:: Your objective ::
An exact, complete copy of the entries below is required, minus any pictures.

:: Dataset extract ::
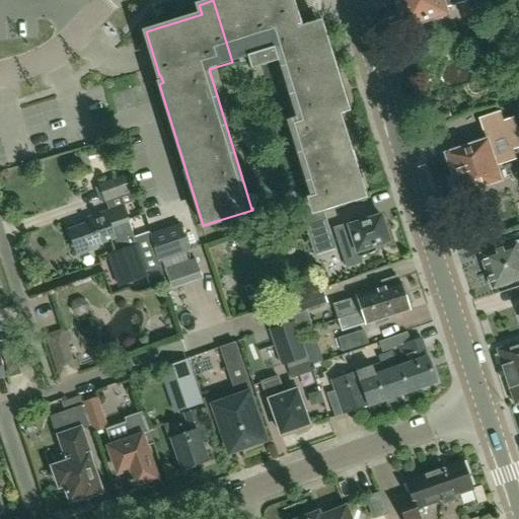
[(296,16),(290,0),(213,0),(232,62),(247,57),(251,69),(279,61),(296,118),(286,121),(314,210),(313,210),(314,211),(364,196),(339,112),(348,109),(321,23),(313,26),(311,18),(304,14),(296,16)]
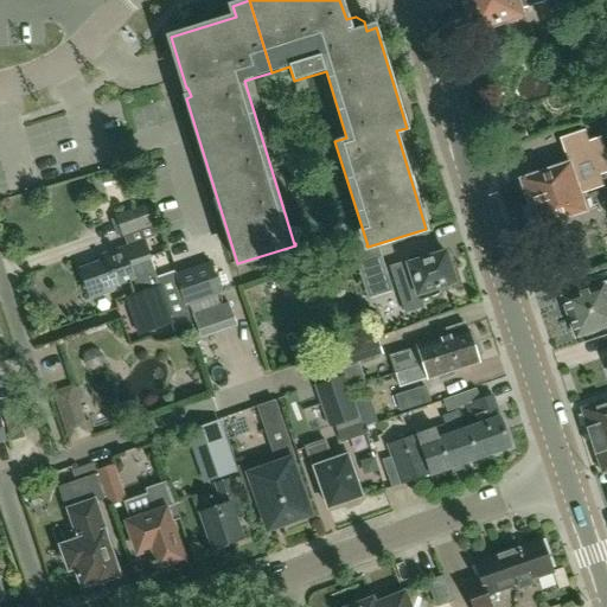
[(465,0),(468,11),(465,18),(467,26),(474,30),(475,32),(478,31),(483,45),(506,38),(502,23),(522,17),(521,11),(548,1),(548,0),(465,0)]
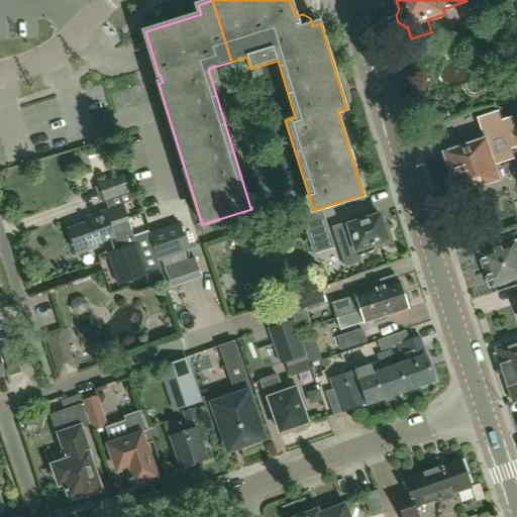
[(485,140),(444,153),(452,177),(447,179),(451,191),(455,189),(457,194),(458,193),(463,206),(480,200),(476,188),(499,180),(495,167),(514,160),(498,112),(478,118),(485,140)]
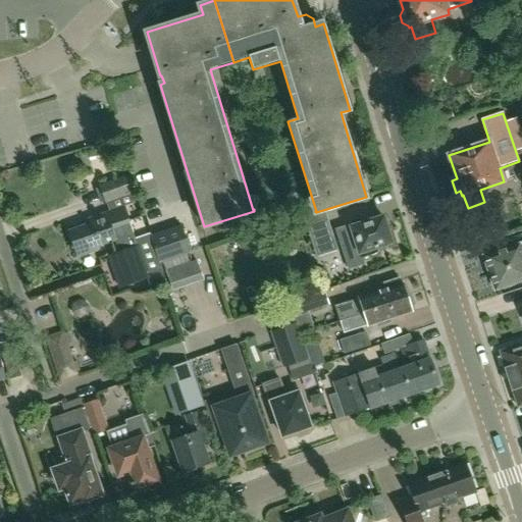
[(137,188),(133,172),(100,185),(106,202),(120,197),(119,194),(137,188)]
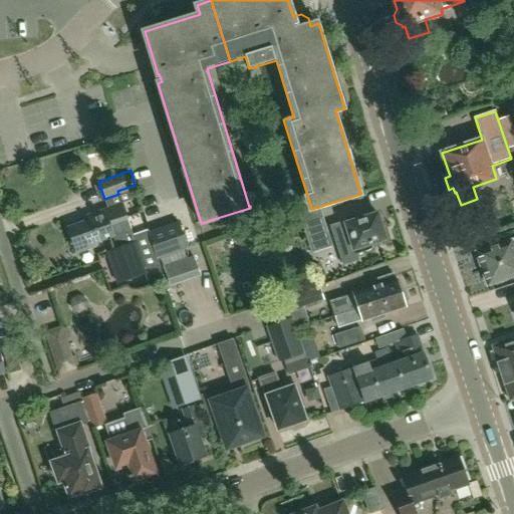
[(121,203),(107,209),(102,210),(104,214),(69,226),(78,252),(95,245),(94,242),(113,236),(114,235),(110,223),(126,217),(121,203)]
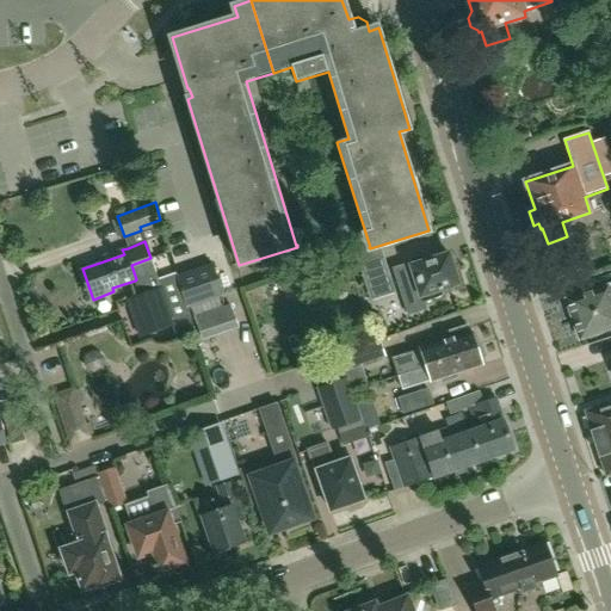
[(442,291),(442,290),(460,285),(449,254),(429,261),(427,257),(411,261),(411,264),(394,270),(409,315),(426,309),(424,302),(438,298),(439,297),(440,296),(442,295),(442,294),(442,291)]
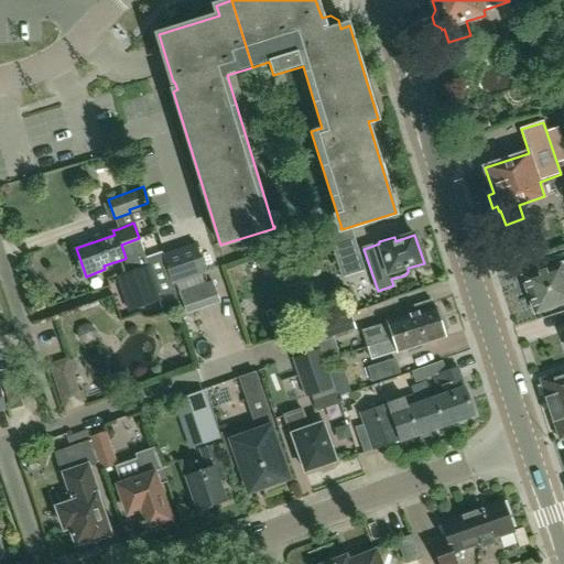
[(126,258),(125,259),(130,273),(118,278),(130,311),(161,300),(139,238),(121,245),(126,258)]
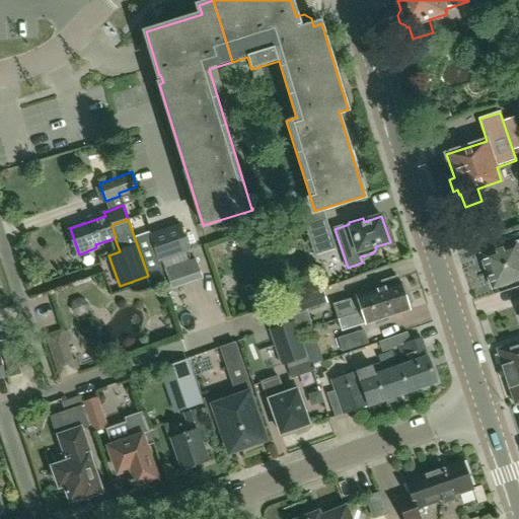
[(326,220),(305,226),(310,243),(331,236),(326,220)]
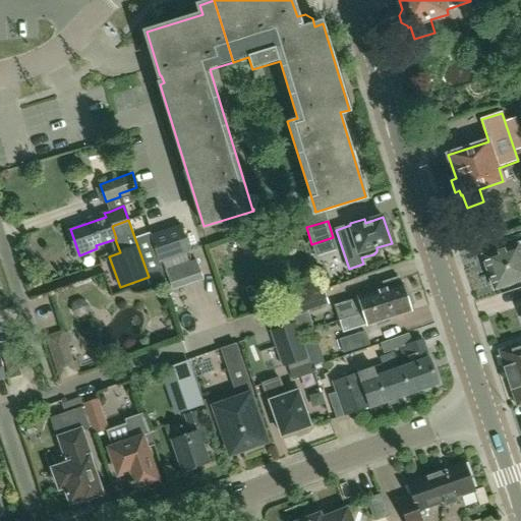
[(151,237),(159,261),(190,250),(181,226),(151,237)]
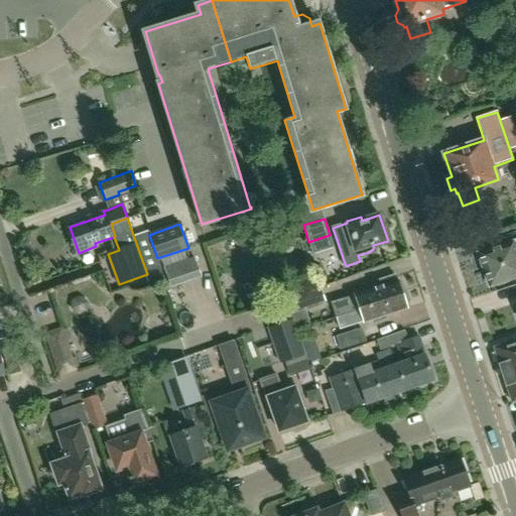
[(480,257),(479,259),(480,263),(484,267),(485,272),(489,285),(490,285),(491,287),(515,277),(515,242),(513,243),(513,242),(479,254),(480,257)]
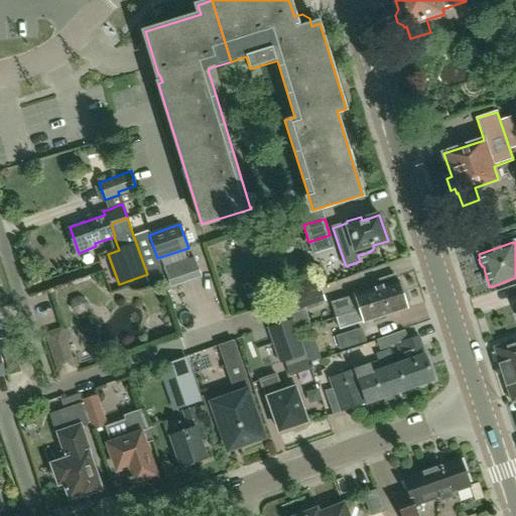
[(170,288),(178,285),(171,265),(163,267),(170,288)]
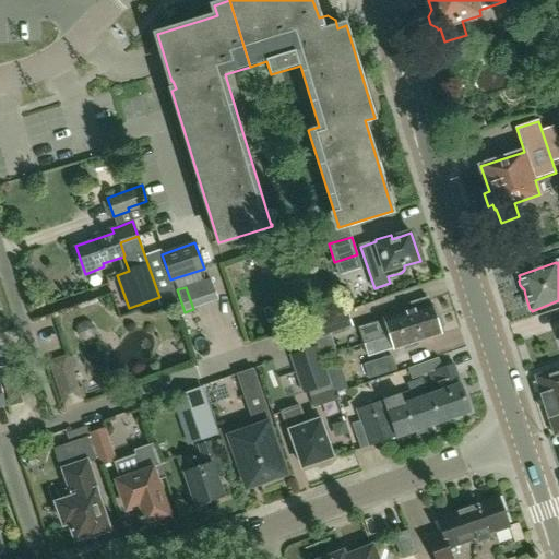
[(387,320),(359,329),(365,344),(415,328),(414,324),(436,317),(431,304),(430,305),(428,298),(408,305),(411,310),(385,318),(387,320)]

:: Completed task ::
[(296,16),(290,0),(213,0),(232,62),(247,57),(251,69),(279,61),(296,118),(286,121),(314,210),(313,210),(314,211),(364,196),(339,112),(348,109),(321,23),(313,26),(311,18),(304,14),(296,16)]
[(465,0),(468,11),(465,18),(467,26),(474,30),(475,32),(478,31),(483,45),(506,38),(502,23),(522,17),(521,11),(548,1),(548,0),(465,0)]
[(485,140),(444,153),(452,177),(447,179),(451,191),(455,189),(457,194),(458,193),(463,206),(480,200),(476,188),(499,180),(495,167),(514,160),(498,112),(478,118),(485,140)]
[(137,188),(133,172),(100,185),(106,202),(120,197),(119,194),(137,188)]
[(121,203),(107,209),(102,210),(104,214),(69,226),(78,252),(95,245),(94,242),(113,236),(114,235),(110,223),(126,217),(121,203)]
[(442,291),(442,290),(460,285),(449,254),(429,261),(427,257),(411,261),(411,264),(394,270),(409,315),(426,309),(424,302),(438,298),(439,297),(440,296),(442,295),(442,294),(442,291)]
[(126,258),(125,259),(130,273),(118,278),(130,311),(161,300),(139,238),(121,245),(126,258)]
[(326,220),(305,226),(310,243),(331,236),(326,220)]
[(151,237),(159,261),(190,250),(181,226),(151,237)]
[(480,257),(479,259),(480,263),(484,267),(485,272),(489,285),(490,285),(491,287),(515,277),(515,242),(513,243),(513,242),(479,254),(480,257)]
[(170,288),(178,285),(171,265),(163,267),(170,288)]
[(387,320),(359,329),(365,344),(415,328),(414,324),(436,317),(431,304),(430,305),(428,298),(408,305),(411,310),(385,318),(387,320)]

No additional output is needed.